What to do: Exact reproduction of every record is required, and pictures are to be excluded.

◇ ◇ ◇ ◇ ◇

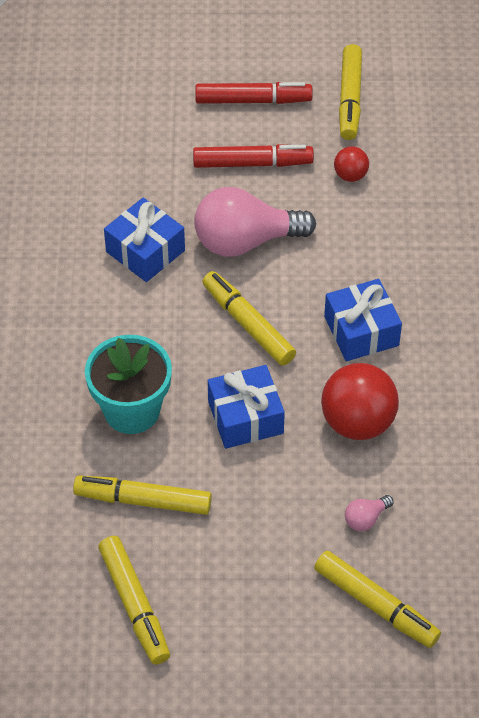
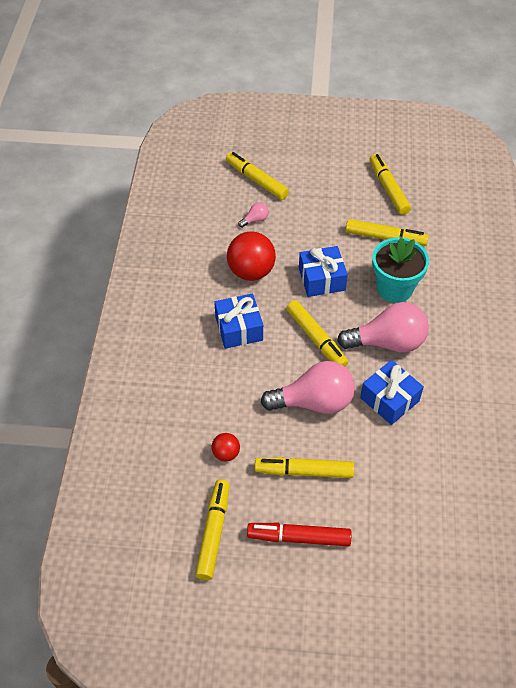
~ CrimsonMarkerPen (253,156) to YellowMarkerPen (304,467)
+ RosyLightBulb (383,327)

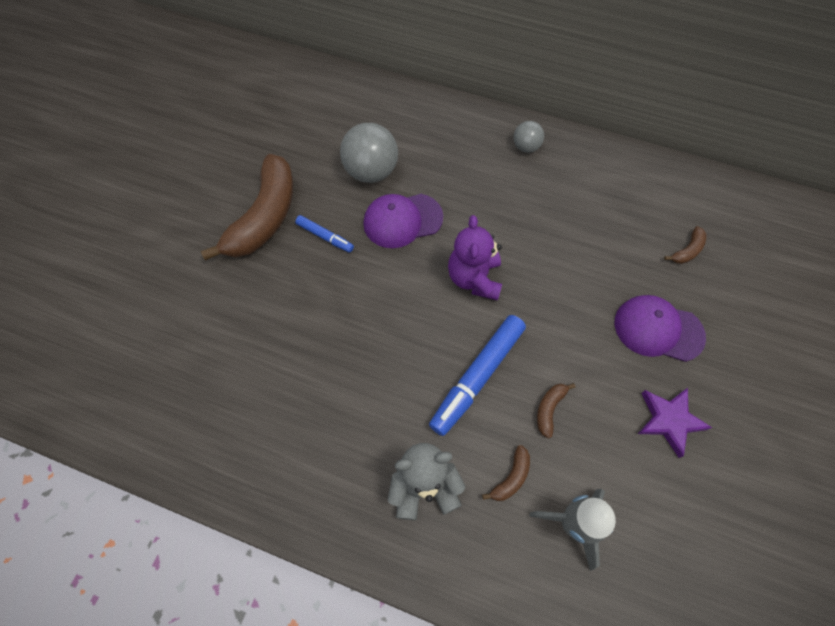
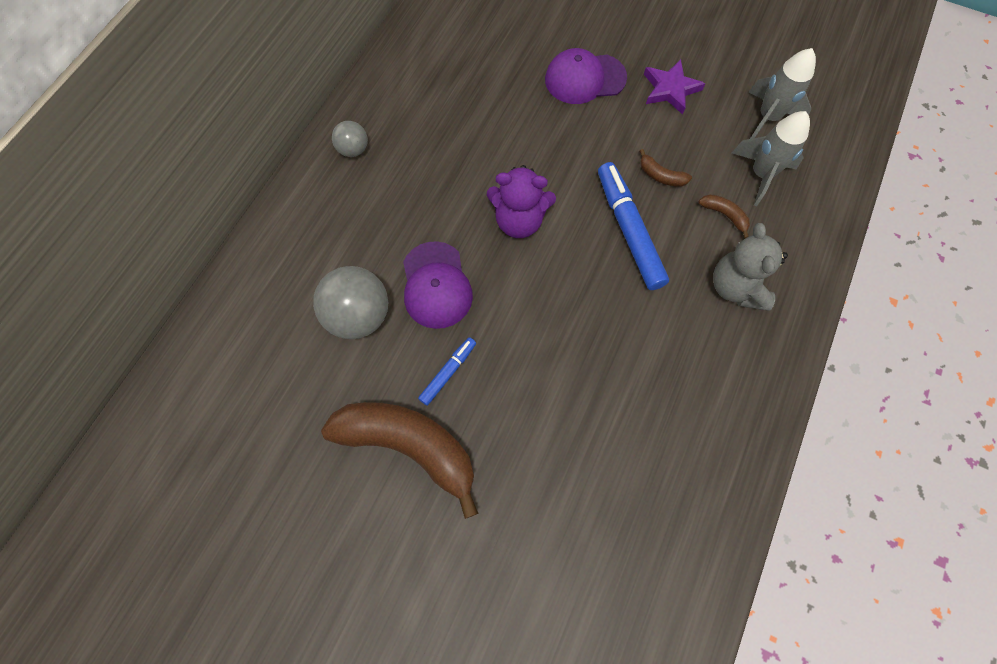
~ RoyalBlueMarkerPen (477,375) = (633,226) 150 degrees counterclockwise
~ RoyalPurpleCap (660,328) = (586,76) 60 degrees clockwise
- BrownBananaFruit (685,245)
+ AshGreySpaceship (782,93)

◇ ◇ ◇ ◇ ◇

Response box:
~ CrimsonMarkerPen (253,156) to YellowMarkerPen (304,467)
+ RosyLightBulb (383,327)

~ RoyalBlueMarkerPen (477,375) = (633,226) 150 degrees counterclockwise
~ RoyalPurpleCap (660,328) = (586,76) 60 degrees clockwise
- BrownBananaFruit (685,245)
+ AshGreySpaceship (782,93)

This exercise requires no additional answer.